> [Exercise requirements]: Use the entries below and reproduce exactly the lines from the one containing "black vase: 6 -> 7" down to the one containing "yellow vase: 2 -> 4", both of them included.

> [Dataset]:
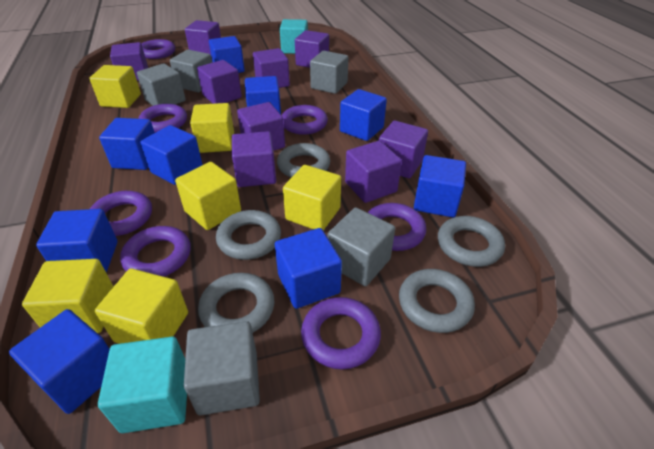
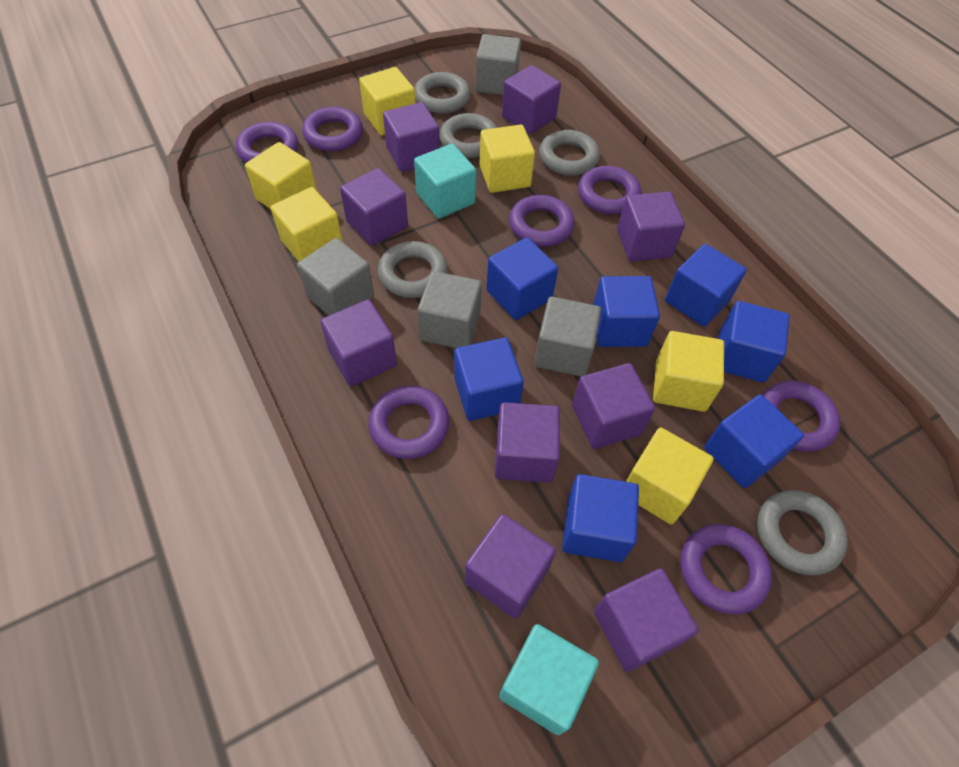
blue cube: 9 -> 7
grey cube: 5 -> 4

--

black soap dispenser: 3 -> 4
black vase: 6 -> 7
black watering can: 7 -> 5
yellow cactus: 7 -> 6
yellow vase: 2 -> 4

> [Task response]:
black vase: 6 -> 7
black watering can: 7 -> 5
yellow cactus: 7 -> 6
yellow vase: 2 -> 4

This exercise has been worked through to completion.